Data for this task:
• • • • • • •

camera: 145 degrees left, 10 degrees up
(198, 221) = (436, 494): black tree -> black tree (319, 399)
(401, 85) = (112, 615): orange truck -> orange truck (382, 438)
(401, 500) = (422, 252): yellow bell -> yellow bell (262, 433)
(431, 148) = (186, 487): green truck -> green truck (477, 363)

• • • • • • •

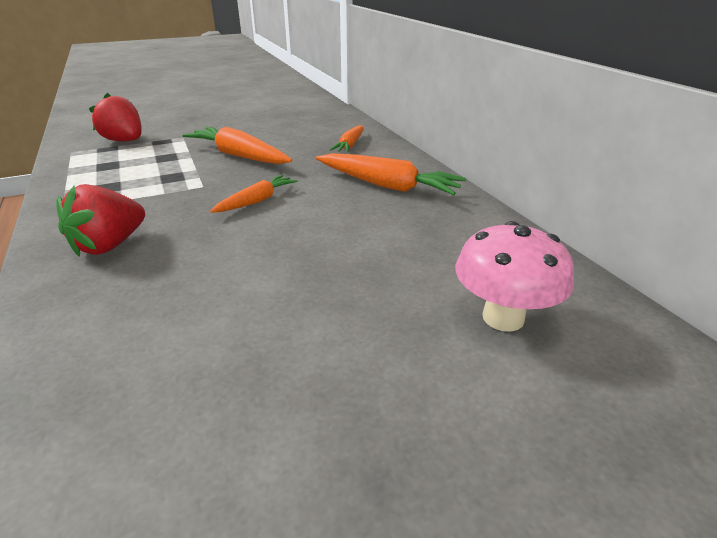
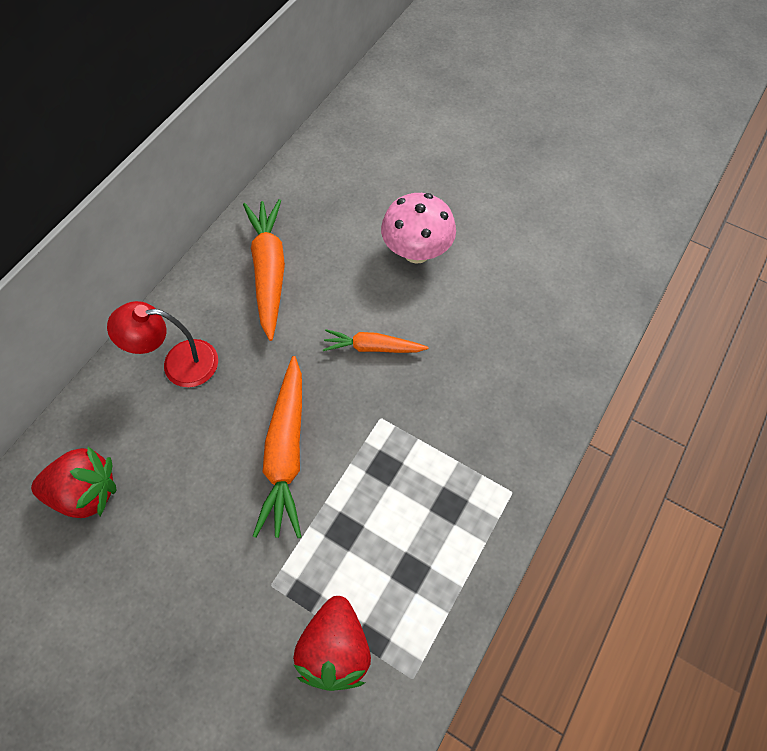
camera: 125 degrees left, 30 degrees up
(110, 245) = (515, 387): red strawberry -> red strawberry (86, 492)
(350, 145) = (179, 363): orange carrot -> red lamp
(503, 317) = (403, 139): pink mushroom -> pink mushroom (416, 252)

• • • • • • •

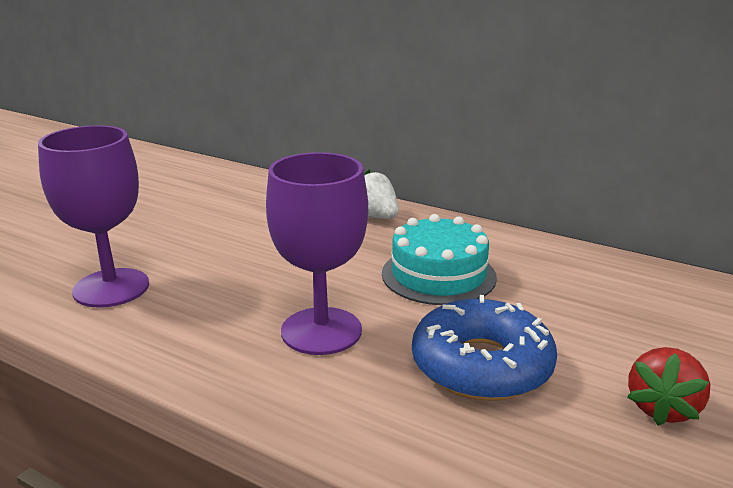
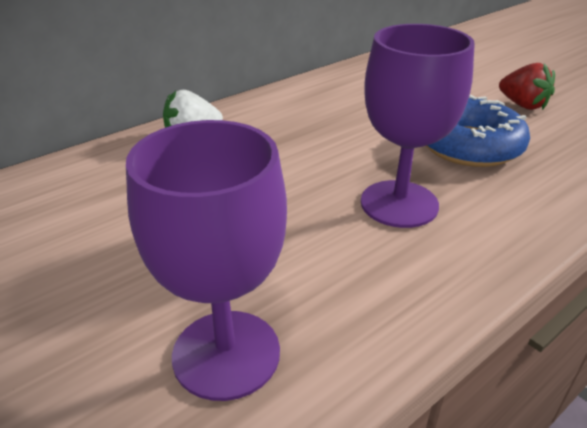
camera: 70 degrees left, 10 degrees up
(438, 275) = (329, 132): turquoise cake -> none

• • • • • • •

What you should do:
Leave out every line above except those from the line with "camera: 125 degrees left, 30 degrees up" up to and including the line with "(503, 317) = (403, 139): pink", and copy those exactly.

The completed task:
camera: 125 degrees left, 30 degrees up
(110, 245) = (515, 387): red strawberry -> red strawberry (86, 492)
(350, 145) = (179, 363): orange carrot -> red lamp
(503, 317) = (403, 139): pink mushroom -> pink mushroom (416, 252)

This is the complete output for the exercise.